─── RECORDS PROVIDED ───

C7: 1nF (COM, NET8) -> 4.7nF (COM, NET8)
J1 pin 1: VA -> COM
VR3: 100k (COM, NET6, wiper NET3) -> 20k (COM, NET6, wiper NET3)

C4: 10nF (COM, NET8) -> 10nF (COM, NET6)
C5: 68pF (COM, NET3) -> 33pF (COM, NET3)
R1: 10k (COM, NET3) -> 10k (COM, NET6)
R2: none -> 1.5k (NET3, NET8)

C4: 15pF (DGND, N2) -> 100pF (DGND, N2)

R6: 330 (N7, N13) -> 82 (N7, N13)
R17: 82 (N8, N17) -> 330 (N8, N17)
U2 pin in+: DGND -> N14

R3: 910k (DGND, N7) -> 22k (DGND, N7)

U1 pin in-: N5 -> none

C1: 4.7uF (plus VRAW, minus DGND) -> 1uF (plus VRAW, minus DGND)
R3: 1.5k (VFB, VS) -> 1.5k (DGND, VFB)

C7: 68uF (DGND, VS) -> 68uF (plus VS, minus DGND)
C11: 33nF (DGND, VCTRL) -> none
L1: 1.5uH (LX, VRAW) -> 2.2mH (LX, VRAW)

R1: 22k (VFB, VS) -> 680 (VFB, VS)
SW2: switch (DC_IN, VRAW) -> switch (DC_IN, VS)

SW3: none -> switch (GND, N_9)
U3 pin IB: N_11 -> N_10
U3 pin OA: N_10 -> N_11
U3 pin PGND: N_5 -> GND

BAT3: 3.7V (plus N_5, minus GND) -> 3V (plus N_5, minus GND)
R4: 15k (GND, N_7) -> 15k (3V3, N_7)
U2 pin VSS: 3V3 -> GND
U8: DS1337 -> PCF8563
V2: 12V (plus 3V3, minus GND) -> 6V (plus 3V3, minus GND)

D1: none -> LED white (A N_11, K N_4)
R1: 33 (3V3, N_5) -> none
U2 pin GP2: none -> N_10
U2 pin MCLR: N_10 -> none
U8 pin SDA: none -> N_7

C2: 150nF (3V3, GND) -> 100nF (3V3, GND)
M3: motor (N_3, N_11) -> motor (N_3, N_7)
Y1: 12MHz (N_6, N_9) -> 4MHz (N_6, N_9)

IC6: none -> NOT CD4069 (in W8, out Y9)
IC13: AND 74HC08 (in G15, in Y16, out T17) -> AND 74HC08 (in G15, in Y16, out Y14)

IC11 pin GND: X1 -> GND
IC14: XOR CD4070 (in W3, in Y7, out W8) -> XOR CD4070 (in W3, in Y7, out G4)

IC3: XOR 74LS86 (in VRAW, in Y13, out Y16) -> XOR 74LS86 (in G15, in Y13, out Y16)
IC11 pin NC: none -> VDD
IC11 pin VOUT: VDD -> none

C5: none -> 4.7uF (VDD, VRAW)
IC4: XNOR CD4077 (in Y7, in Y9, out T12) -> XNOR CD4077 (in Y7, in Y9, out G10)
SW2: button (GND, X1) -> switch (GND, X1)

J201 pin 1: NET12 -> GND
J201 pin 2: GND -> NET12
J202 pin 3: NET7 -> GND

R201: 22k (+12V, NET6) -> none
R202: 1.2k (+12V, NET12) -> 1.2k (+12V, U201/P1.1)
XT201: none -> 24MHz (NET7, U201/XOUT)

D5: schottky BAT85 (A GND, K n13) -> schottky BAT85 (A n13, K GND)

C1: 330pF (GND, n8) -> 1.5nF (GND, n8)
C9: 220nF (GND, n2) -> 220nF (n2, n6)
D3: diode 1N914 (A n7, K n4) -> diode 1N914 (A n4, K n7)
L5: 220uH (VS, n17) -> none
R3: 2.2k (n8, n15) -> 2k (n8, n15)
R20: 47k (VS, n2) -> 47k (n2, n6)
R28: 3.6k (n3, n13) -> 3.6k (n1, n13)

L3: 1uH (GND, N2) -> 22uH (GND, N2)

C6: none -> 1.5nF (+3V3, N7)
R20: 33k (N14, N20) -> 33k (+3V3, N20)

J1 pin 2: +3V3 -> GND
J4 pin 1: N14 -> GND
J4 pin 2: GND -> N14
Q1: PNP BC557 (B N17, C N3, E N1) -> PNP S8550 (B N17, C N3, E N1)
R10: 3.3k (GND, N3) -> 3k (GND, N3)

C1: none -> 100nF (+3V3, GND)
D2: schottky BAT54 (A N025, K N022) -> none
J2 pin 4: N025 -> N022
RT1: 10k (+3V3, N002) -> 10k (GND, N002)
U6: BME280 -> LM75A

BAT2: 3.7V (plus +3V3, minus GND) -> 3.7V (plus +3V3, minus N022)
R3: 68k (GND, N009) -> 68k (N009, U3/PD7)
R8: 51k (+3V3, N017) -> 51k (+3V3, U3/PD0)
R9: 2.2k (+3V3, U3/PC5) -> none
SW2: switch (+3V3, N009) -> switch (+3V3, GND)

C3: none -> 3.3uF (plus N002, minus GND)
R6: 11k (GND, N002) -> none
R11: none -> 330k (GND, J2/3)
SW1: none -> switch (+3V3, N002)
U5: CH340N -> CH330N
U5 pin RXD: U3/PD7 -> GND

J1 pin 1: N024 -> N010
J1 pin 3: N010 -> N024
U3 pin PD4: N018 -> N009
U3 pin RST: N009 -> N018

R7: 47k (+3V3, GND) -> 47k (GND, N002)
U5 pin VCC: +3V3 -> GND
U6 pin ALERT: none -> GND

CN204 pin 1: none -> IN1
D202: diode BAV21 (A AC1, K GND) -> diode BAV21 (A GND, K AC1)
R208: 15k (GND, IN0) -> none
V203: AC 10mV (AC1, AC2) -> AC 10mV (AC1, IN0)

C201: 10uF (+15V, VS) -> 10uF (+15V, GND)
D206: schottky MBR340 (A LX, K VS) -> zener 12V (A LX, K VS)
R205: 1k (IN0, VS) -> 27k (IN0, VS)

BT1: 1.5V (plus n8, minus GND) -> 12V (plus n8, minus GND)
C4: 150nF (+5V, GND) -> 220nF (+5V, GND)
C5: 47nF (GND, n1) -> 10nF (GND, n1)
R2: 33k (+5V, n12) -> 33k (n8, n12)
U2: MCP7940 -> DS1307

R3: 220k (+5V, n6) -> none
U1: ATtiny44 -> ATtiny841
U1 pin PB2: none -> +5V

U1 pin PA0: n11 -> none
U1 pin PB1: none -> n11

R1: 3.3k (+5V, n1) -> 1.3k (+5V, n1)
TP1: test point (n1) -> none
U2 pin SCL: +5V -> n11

───

◆ HOW TO COMPLETE THIS TASK
Above are the records; copy exactly the lines from the line with "XT201: none -> 24MHz (NET7, U201/XOUT)" through the line with "R7: 47k (+3V3, GND) -> 47k (GND, N002)", both included.

◆ RESPONSE TO THIS TASK
XT201: none -> 24MHz (NET7, U201/XOUT)

D5: schottky BAT85 (A GND, K n13) -> schottky BAT85 (A n13, K GND)

C1: 330pF (GND, n8) -> 1.5nF (GND, n8)
C9: 220nF (GND, n2) -> 220nF (n2, n6)
D3: diode 1N914 (A n7, K n4) -> diode 1N914 (A n4, K n7)
L5: 220uH (VS, n17) -> none
R3: 2.2k (n8, n15) -> 2k (n8, n15)
R20: 47k (VS, n2) -> 47k (n2, n6)
R28: 3.6k (n3, n13) -> 3.6k (n1, n13)

L3: 1uH (GND, N2) -> 22uH (GND, N2)

C6: none -> 1.5nF (+3V3, N7)
R20: 33k (N14, N20) -> 33k (+3V3, N20)

J1 pin 2: +3V3 -> GND
J4 pin 1: N14 -> GND
J4 pin 2: GND -> N14
Q1: PNP BC557 (B N17, C N3, E N1) -> PNP S8550 (B N17, C N3, E N1)
R10: 3.3k (GND, N3) -> 3k (GND, N3)

C1: none -> 100nF (+3V3, GND)
D2: schottky BAT54 (A N025, K N022) -> none
J2 pin 4: N025 -> N022
RT1: 10k (+3V3, N002) -> 10k (GND, N002)
U6: BME280 -> LM75A

BAT2: 3.7V (plus +3V3, minus GND) -> 3.7V (plus +3V3, minus N022)
R3: 68k (GND, N009) -> 68k (N009, U3/PD7)
R8: 51k (+3V3, N017) -> 51k (+3V3, U3/PD0)
R9: 2.2k (+3V3, U3/PC5) -> none
SW2: switch (+3V3, N009) -> switch (+3V3, GND)

C3: none -> 3.3uF (plus N002, minus GND)
R6: 11k (GND, N002) -> none
R11: none -> 330k (GND, J2/3)
SW1: none -> switch (+3V3, N002)
U5: CH340N -> CH330N
U5 pin RXD: U3/PD7 -> GND

J1 pin 1: N024 -> N010
J1 pin 3: N010 -> N024
U3 pin PD4: N018 -> N009
U3 pin RST: N009 -> N018

R7: 47k (+3V3, GND) -> 47k (GND, N002)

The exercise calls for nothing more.